▶ _AVAILABLE RECORDS_:
=== Begin Enclosure ===
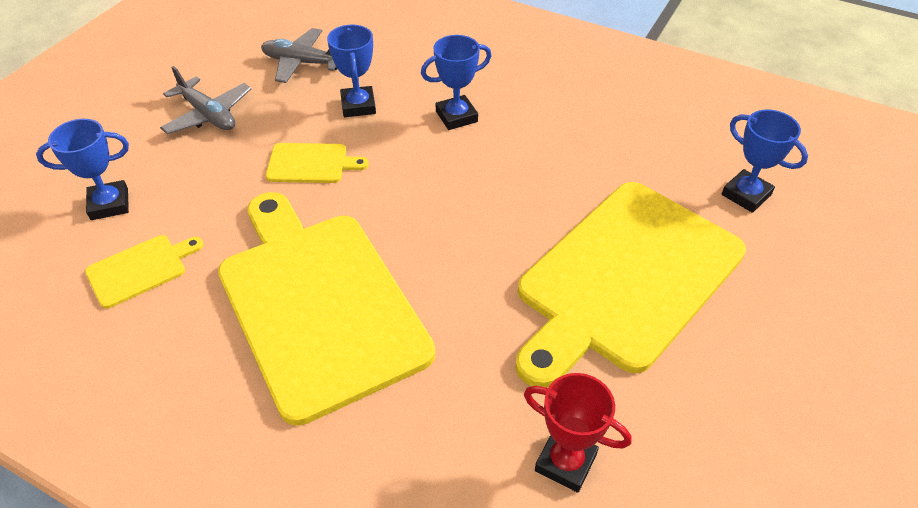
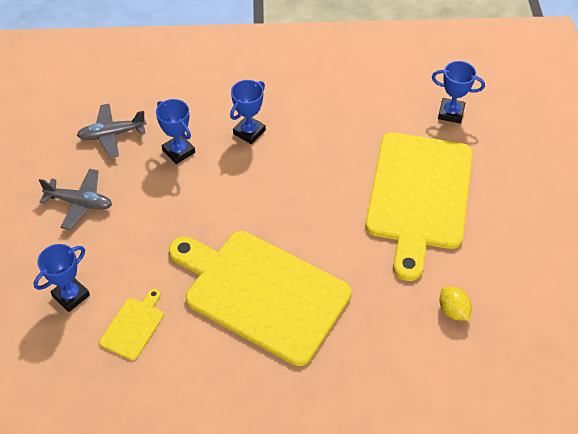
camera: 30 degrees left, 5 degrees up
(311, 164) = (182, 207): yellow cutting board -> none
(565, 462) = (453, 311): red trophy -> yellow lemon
=== End Enclosure ===
=== Begin Enclosure ===
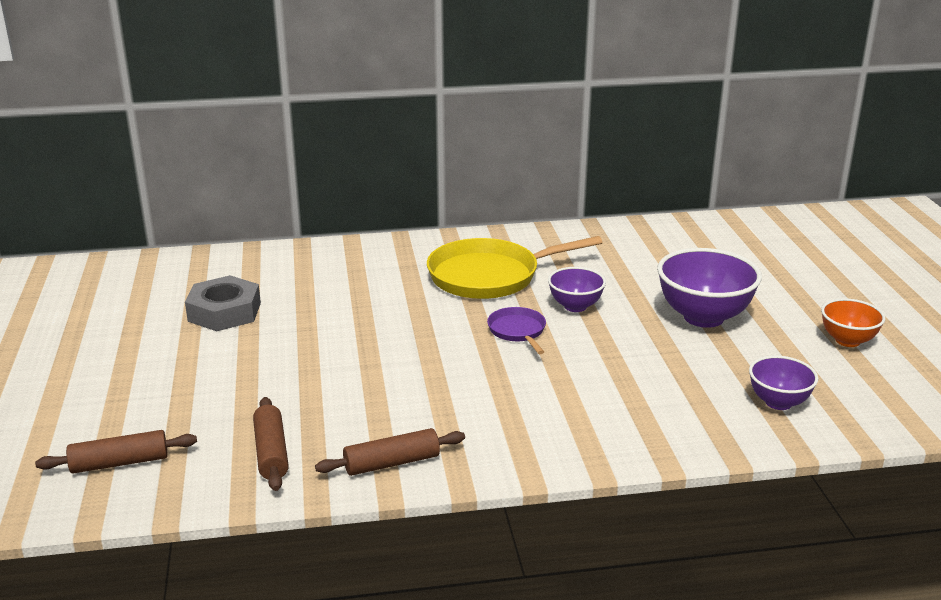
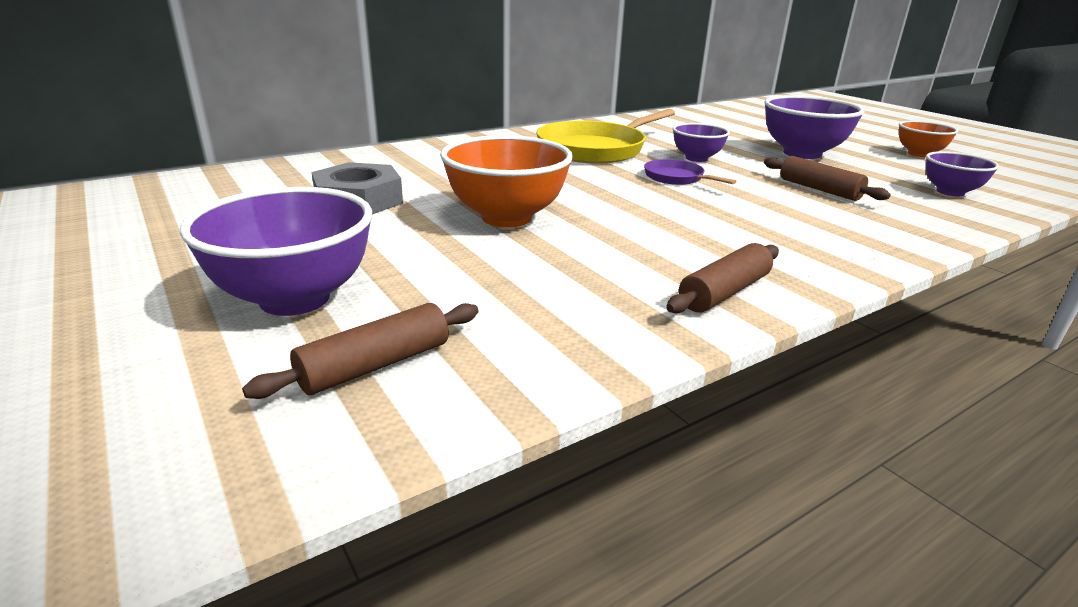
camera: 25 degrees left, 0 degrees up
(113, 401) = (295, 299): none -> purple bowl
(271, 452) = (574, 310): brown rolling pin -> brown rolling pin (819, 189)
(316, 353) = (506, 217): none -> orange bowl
=== End Enclosure ===
▶ _ASSIGNMENT_:
Pull every line containing the word "left" out of the material.

▶ _REPLY_:
camera: 30 degrees left, 5 degrees up
camera: 25 degrees left, 0 degrees up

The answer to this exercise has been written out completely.